### DATASET CONTENT:
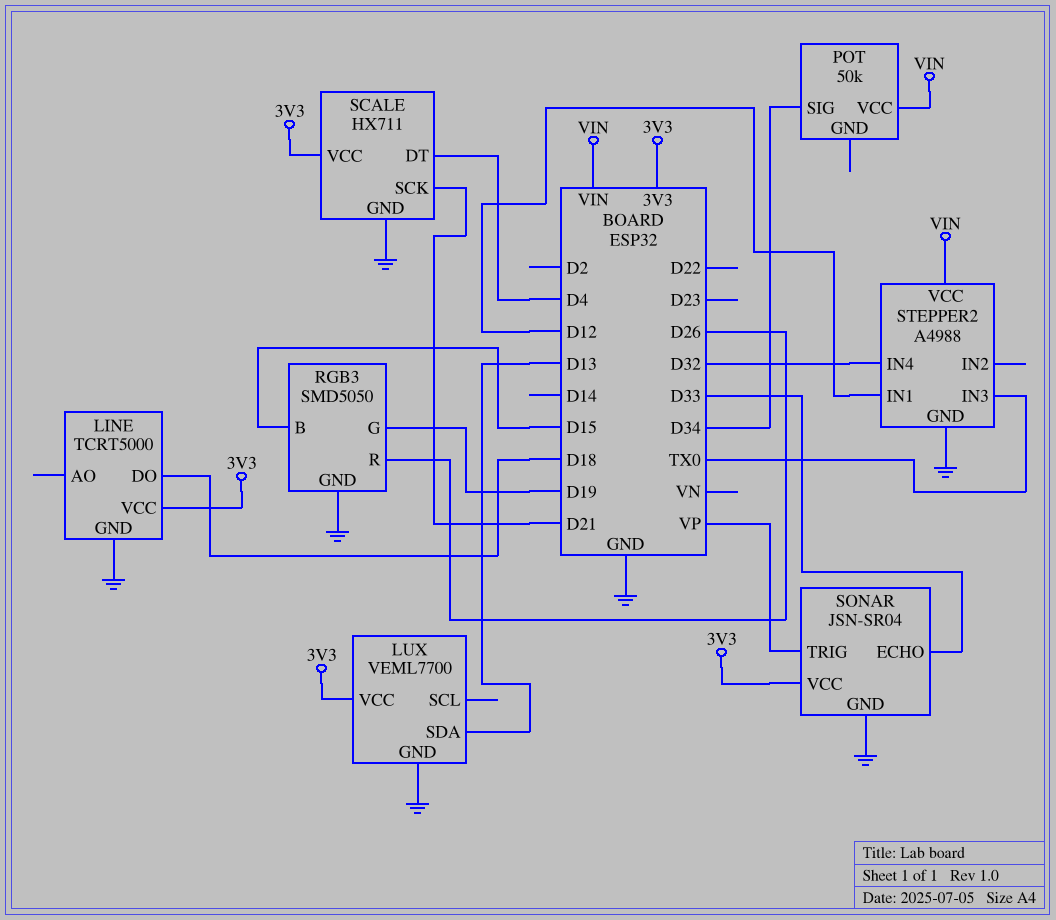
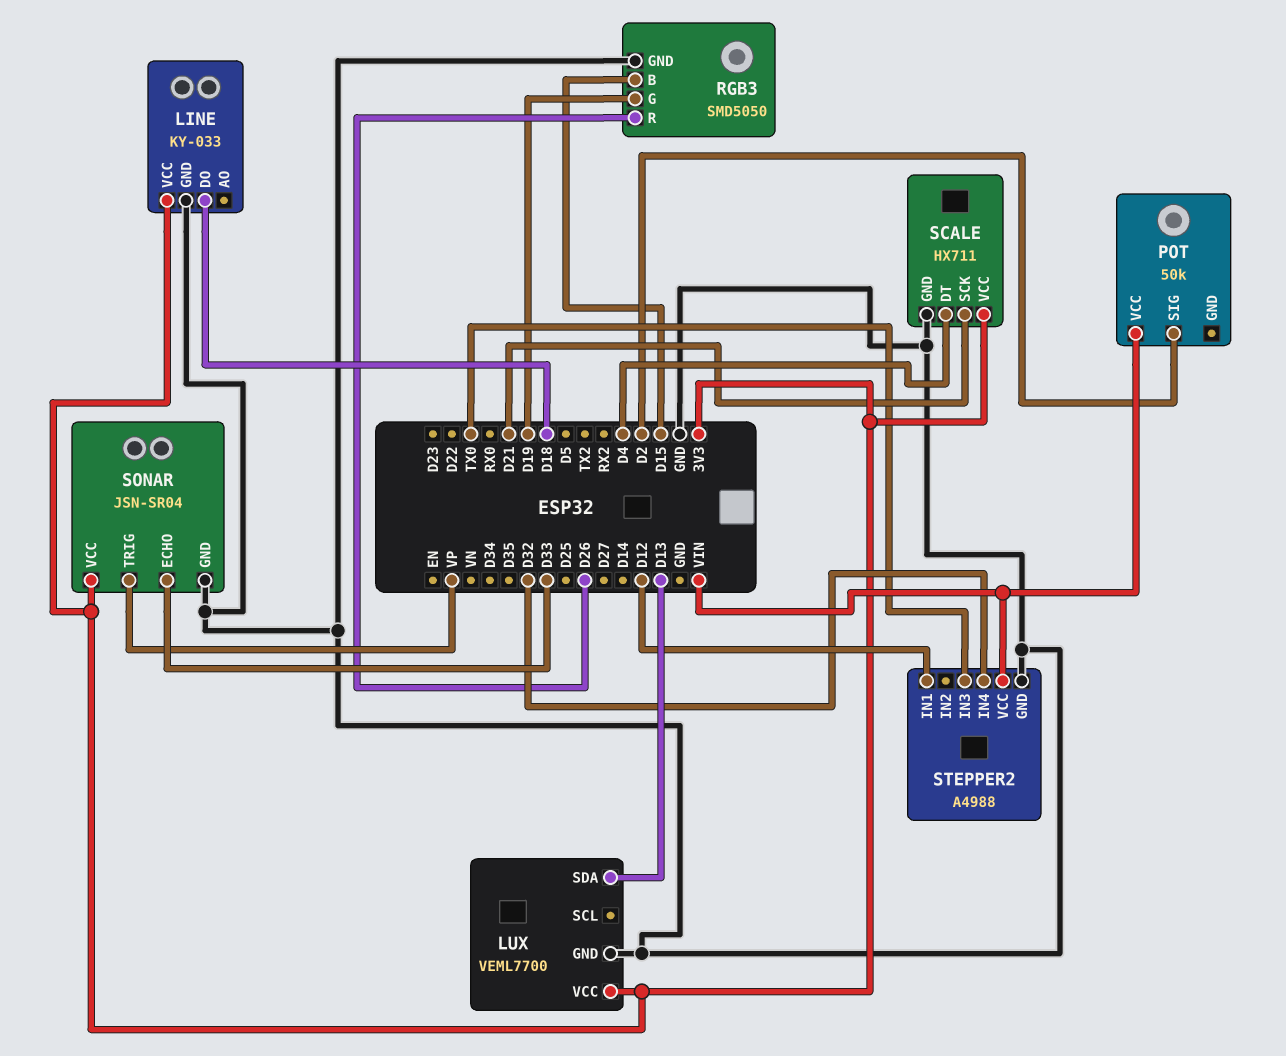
LINE: TCRT5000 -> KY-033
POT pin SIG: D34 -> D2

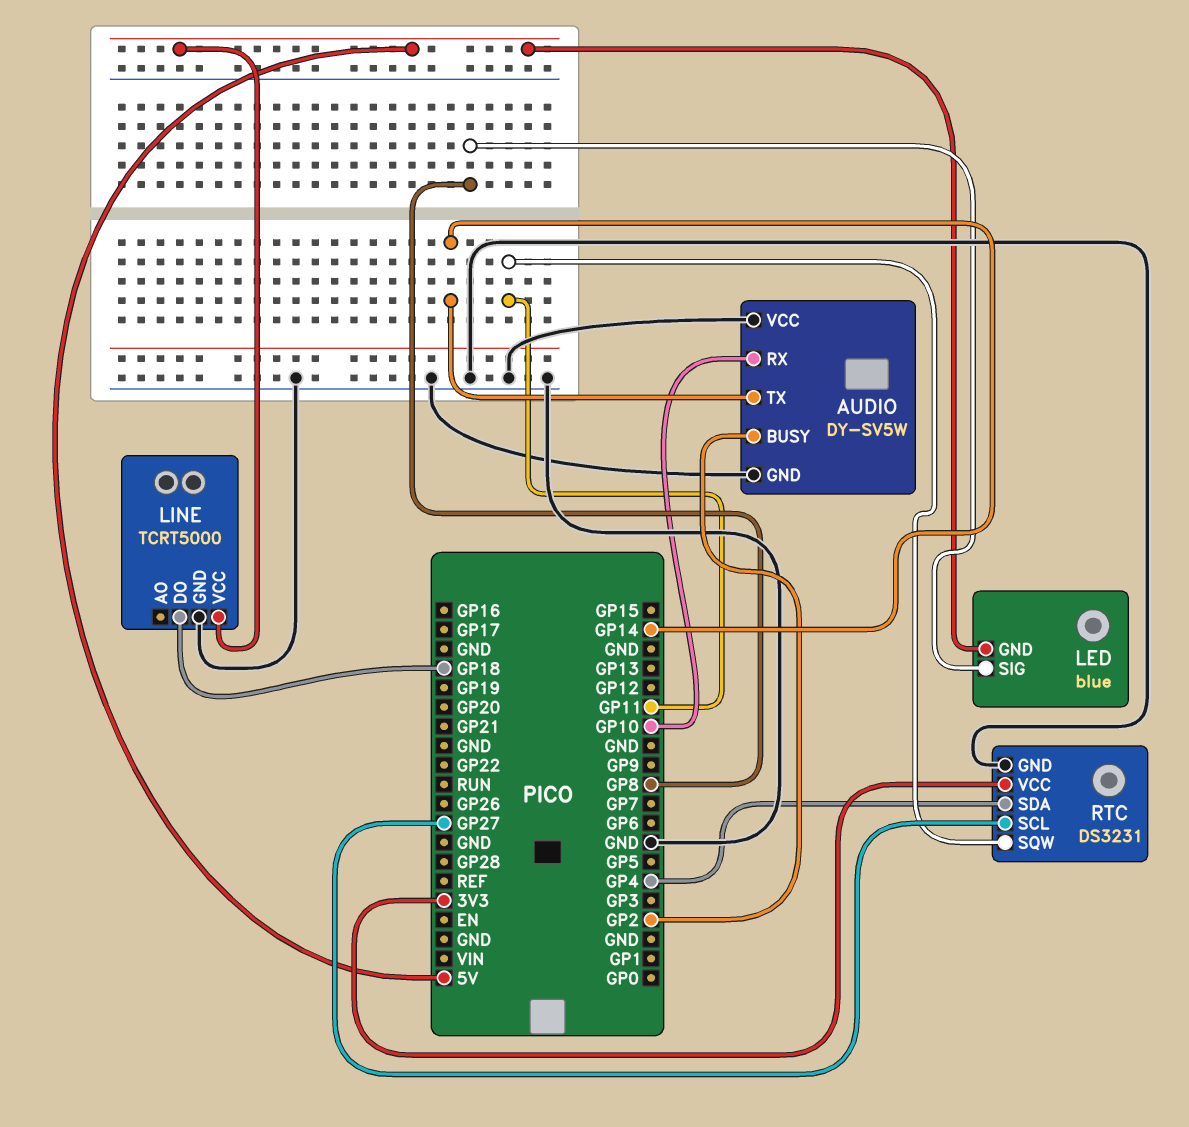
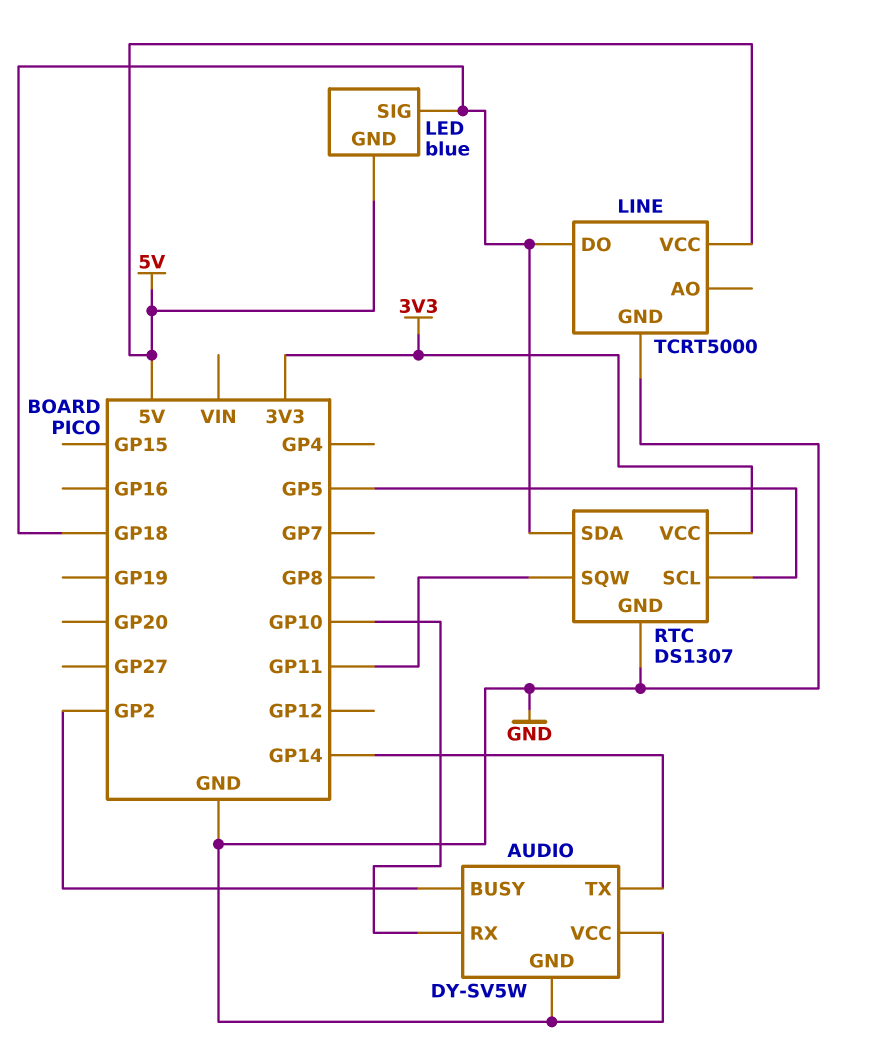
LED pin SIG: GP8 -> GP18
RTC: DS3231 -> DS1307
RTC pin SCL: GP27 -> GP5
RTC pin SDA: GP4 -> GP18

### WHAT THE EXERCISE ASKS:
For this exercise, copy the entries above exactly and skip any picture.

### EXERCISE RESPONSE:
LINE: TCRT5000 -> KY-033
POT pin SIG: D34 -> D2

LED pin SIG: GP8 -> GP18
RTC: DS3231 -> DS1307
RTC pin SCL: GP27 -> GP5
RTC pin SDA: GP4 -> GP18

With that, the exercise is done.